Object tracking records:

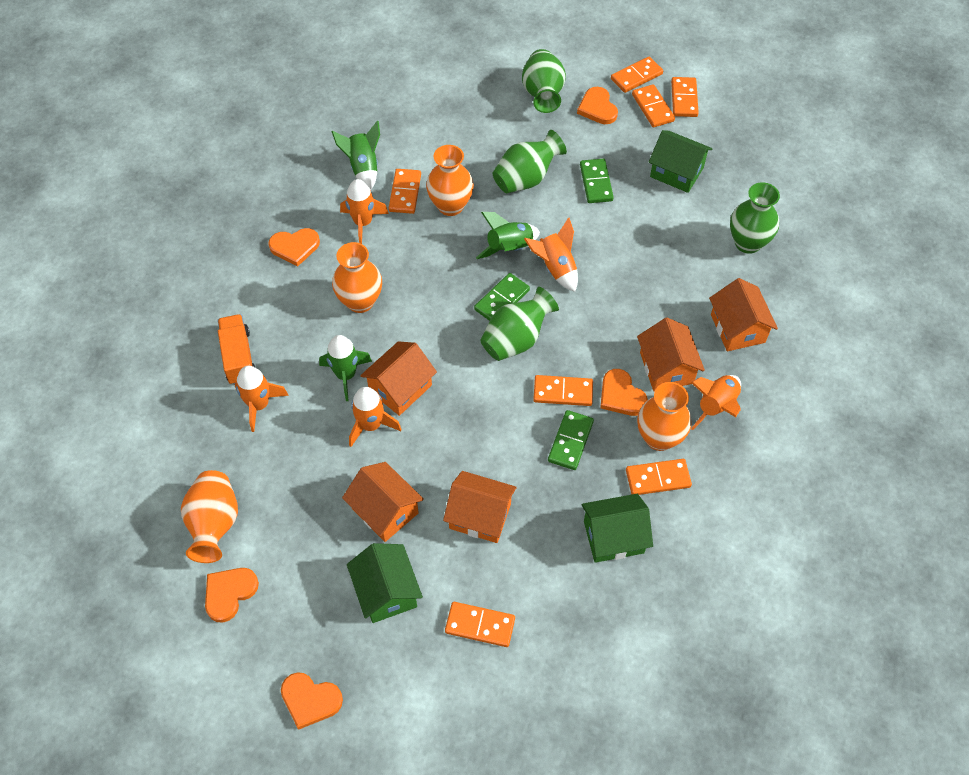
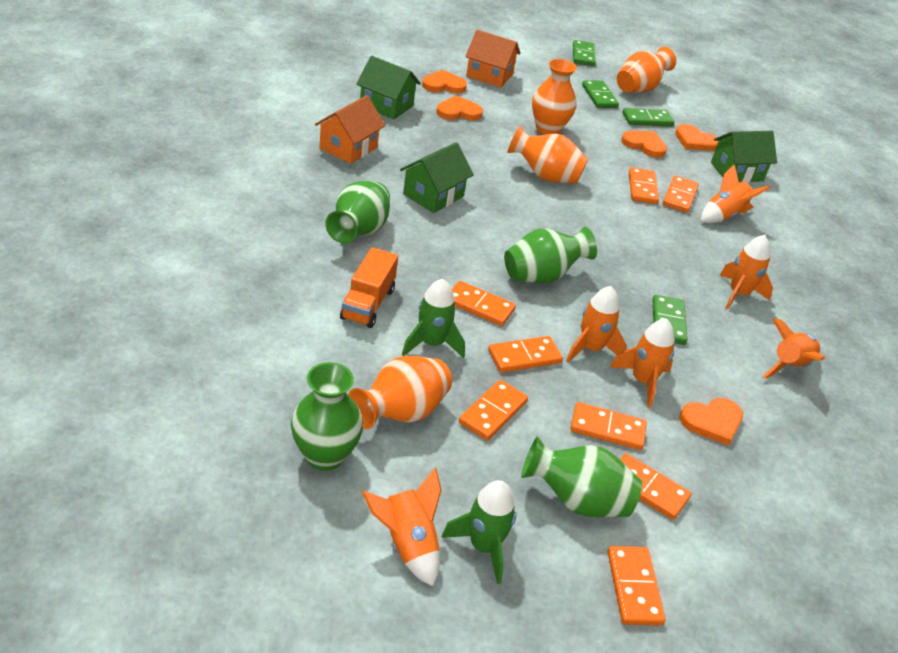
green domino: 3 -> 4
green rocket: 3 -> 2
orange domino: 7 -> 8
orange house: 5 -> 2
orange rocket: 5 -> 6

Exercise objective: Write every entry again exactly as given, skipping the pictures.

Solved problem:
green domino: 3 -> 4
green rocket: 3 -> 2
orange domino: 7 -> 8
orange house: 5 -> 2
orange rocket: 5 -> 6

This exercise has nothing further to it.